-------- DATA EXTRACTS --------

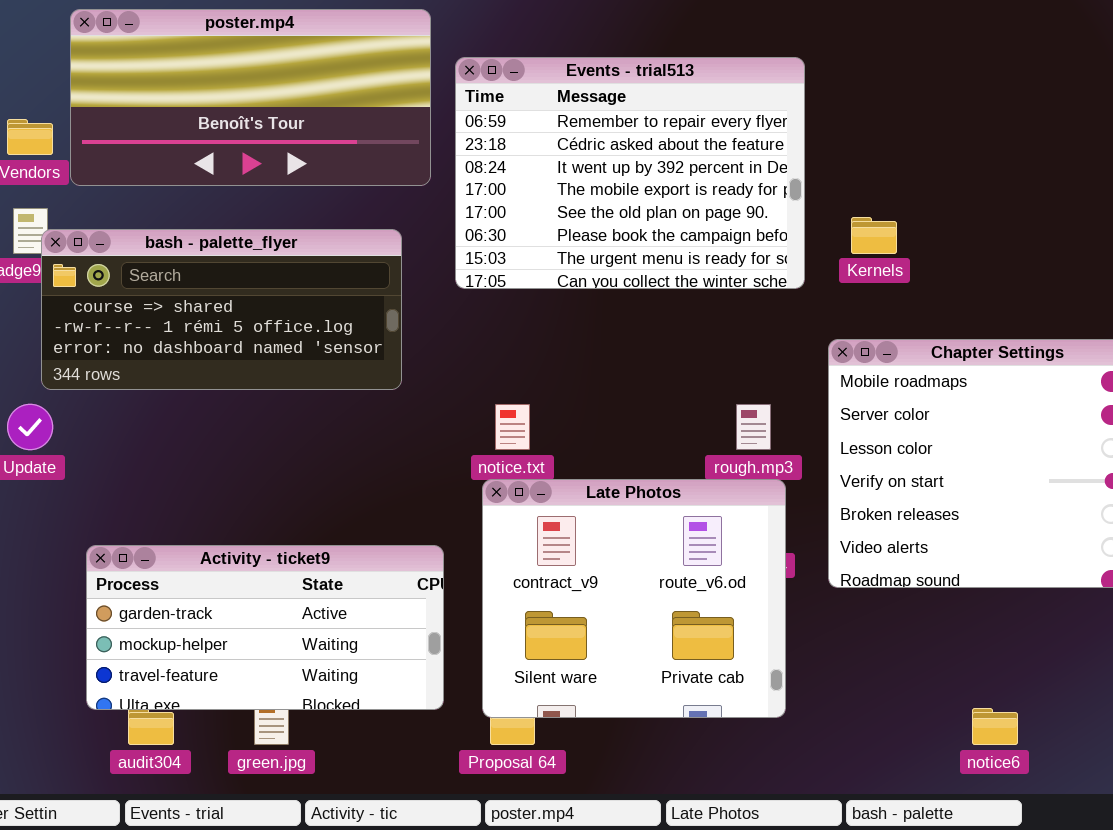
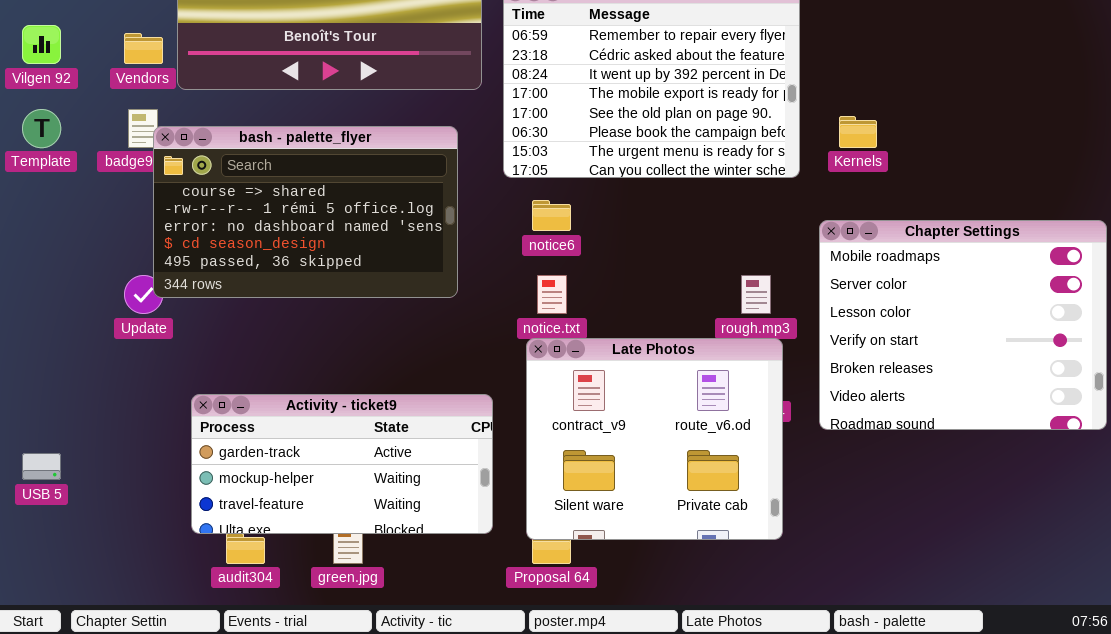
bash - palette_flyer: [41,229,402,390] -> [153,126,458,298], resized
notice6: [972,708,1018,745] -> [532,200,571,231], moved

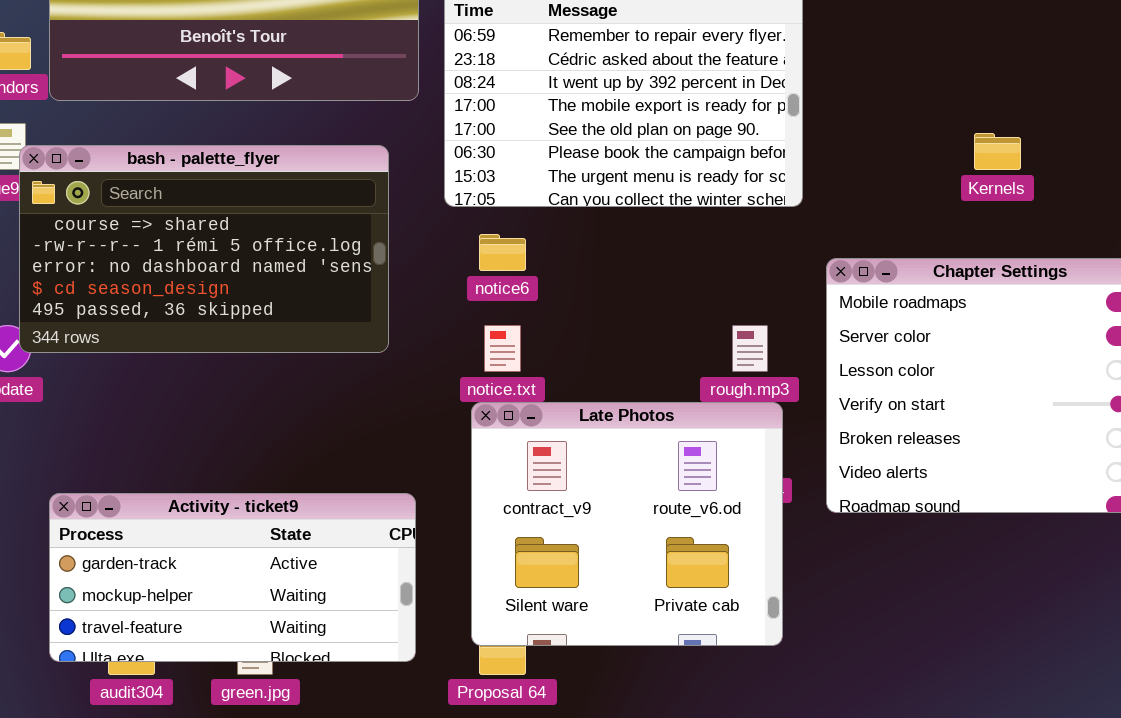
Kernels: [839,116,877,148] -> [974,133,1021,170], moved
Activity - ticket9: [191,394,493,534] -> [49,493,416,662], moved

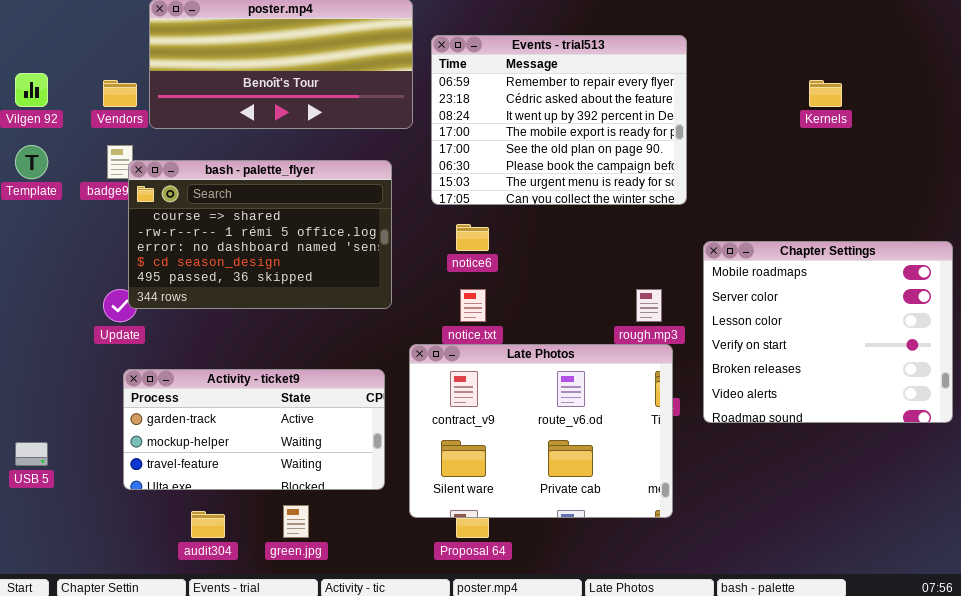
Kernels: [974,133,1021,170] -> [809,80,842,107], moved
Late Photos: [471,402,783,646] -> [409,344,673,518], resized
Activity - ticket9: [49,493,416,662] -> [123,369,385,490], moved

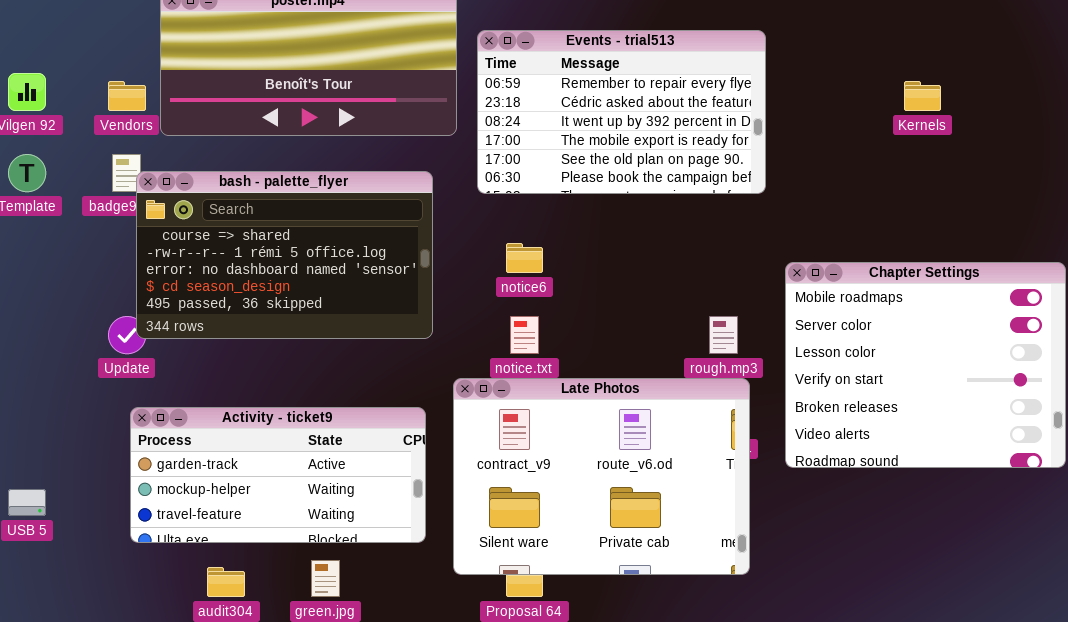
Events - trial513: [431,35,687,205] -> [477,30,766,194], resized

--------

TASK REQUIREMENTS
Could you transcribe all of the data exactly and omit the pictures?

TASK RESPONSE
bash - palette_flyer: [41,229,402,390] -> [153,126,458,298], resized
notice6: [972,708,1018,745] -> [532,200,571,231], moved

Kernels: [839,116,877,148] -> [974,133,1021,170], moved
Activity - ticket9: [191,394,493,534] -> [49,493,416,662], moved

Kernels: [974,133,1021,170] -> [809,80,842,107], moved
Late Photos: [471,402,783,646] -> [409,344,673,518], resized
Activity - ticket9: [49,493,416,662] -> [123,369,385,490], moved

Events - trial513: [431,35,687,205] -> [477,30,766,194], resized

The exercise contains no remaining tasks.